#### Data below:
__________
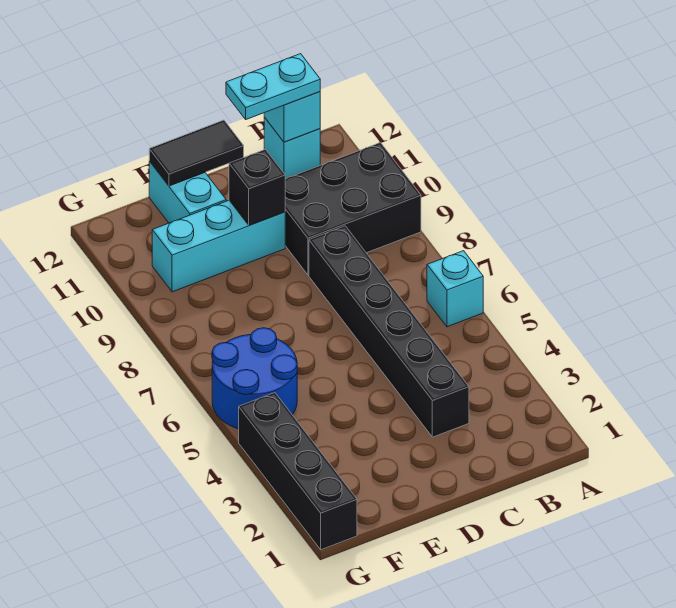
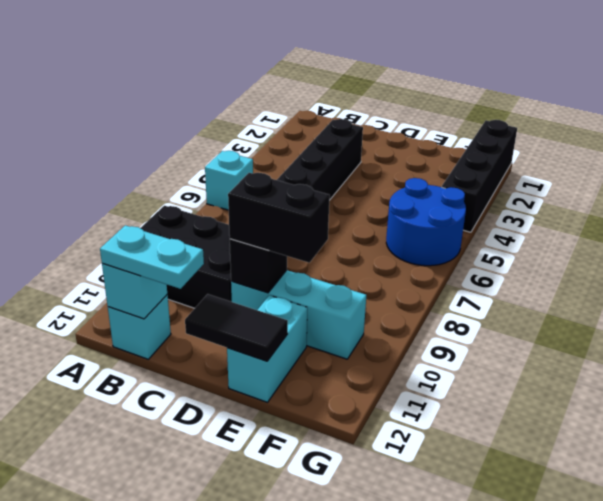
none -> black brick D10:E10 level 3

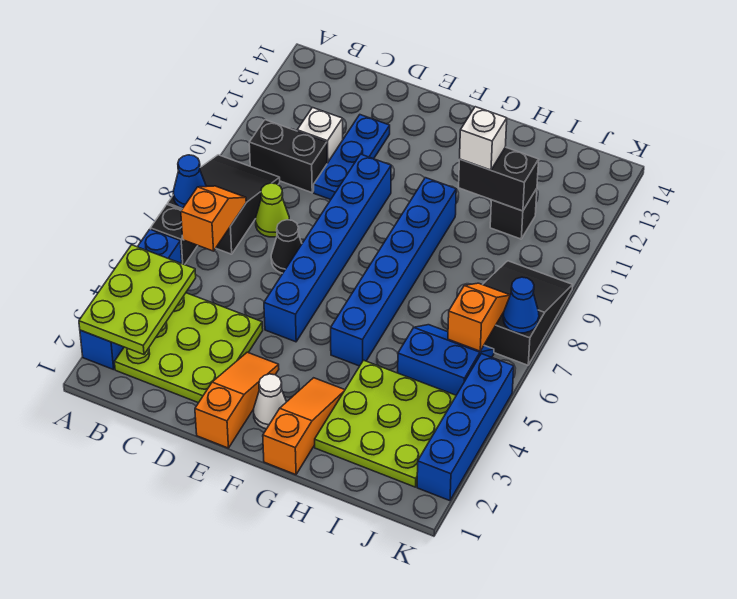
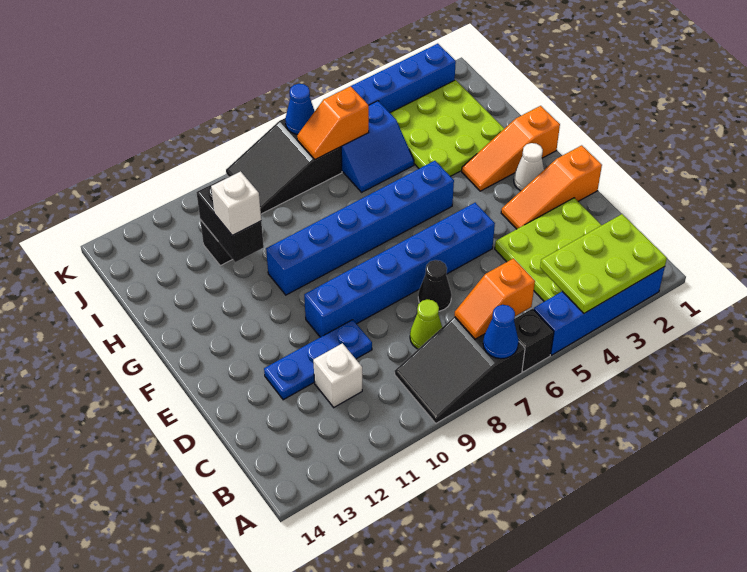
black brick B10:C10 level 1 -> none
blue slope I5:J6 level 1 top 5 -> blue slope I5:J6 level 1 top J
__________
#### Work task:
The lines sought are those in the data above that include the string "black"; copy each one.

#### Answer to the exercise:
none -> black brick D10:E10 level 3
black brick B10:C10 level 1 -> none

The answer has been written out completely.